[[ Records for this task, beginning ]]
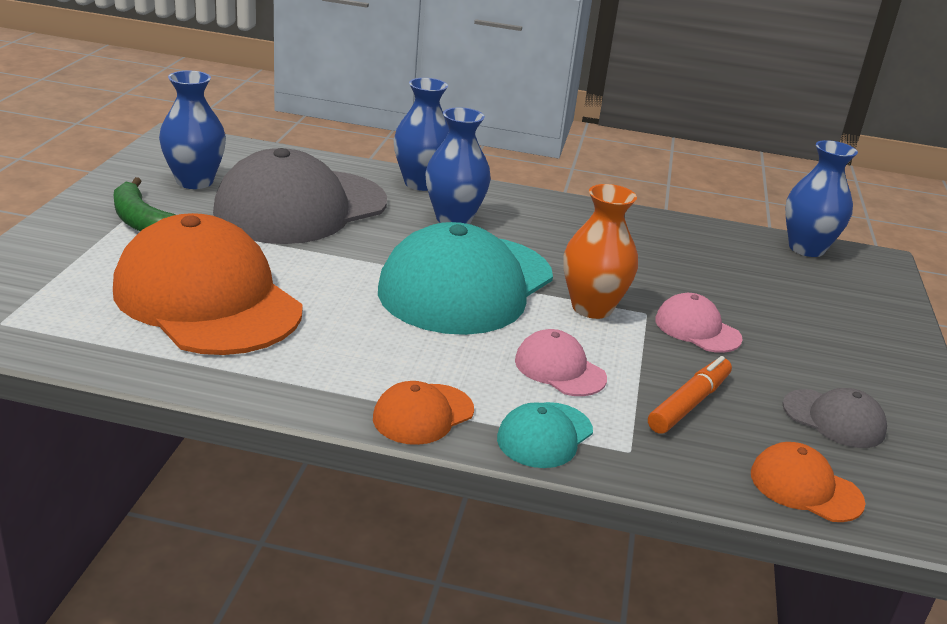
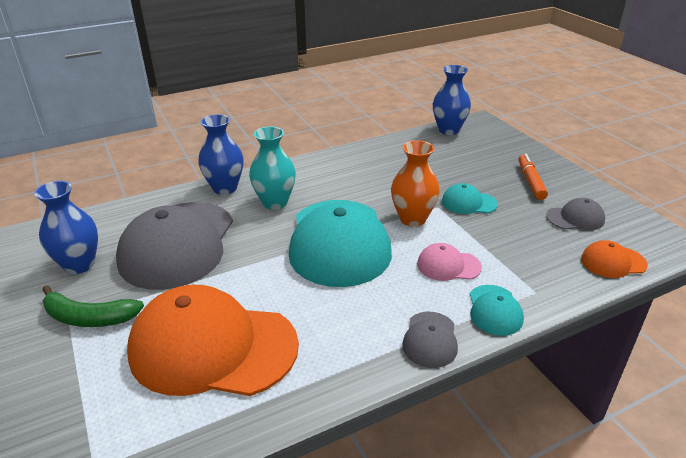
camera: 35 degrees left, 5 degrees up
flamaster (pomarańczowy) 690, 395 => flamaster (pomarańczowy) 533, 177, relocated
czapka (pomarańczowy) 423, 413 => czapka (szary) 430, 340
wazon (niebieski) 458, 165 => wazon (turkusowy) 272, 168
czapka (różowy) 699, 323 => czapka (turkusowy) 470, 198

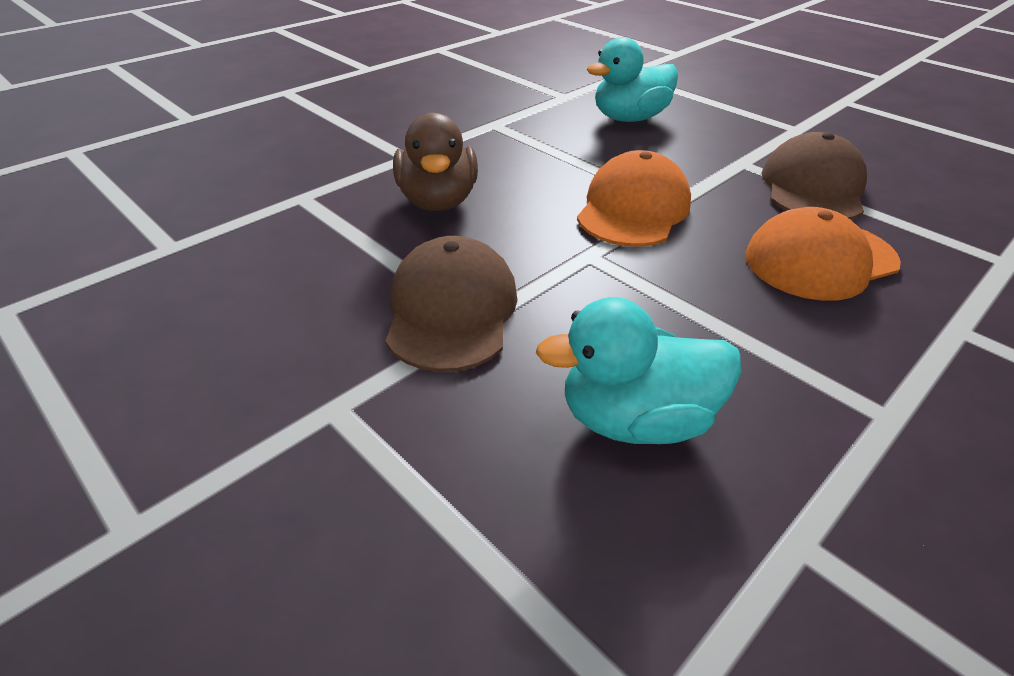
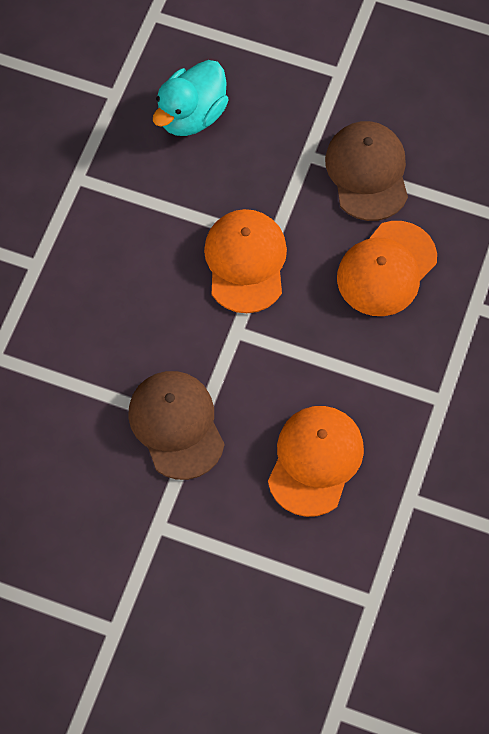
camera: 25 degrees left, 25 degrees up
kaczka (brązowy) 435, 162 => nothing
kaczka (turkusowy) 639, 370 => czapka (pomarańczowy) 316, 461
[[ Records for this task, end ]]
## What you have to do
After locating the line with "camera: 25 degrees left, 25 degrees up", please repeat it and every line after it exactly, through the end of the data above.

## Response to this exercise
camera: 25 degrees left, 25 degrees up
kaczka (brązowy) 435, 162 => nothing
kaczka (turkusowy) 639, 370 => czapka (pomarańczowy) 316, 461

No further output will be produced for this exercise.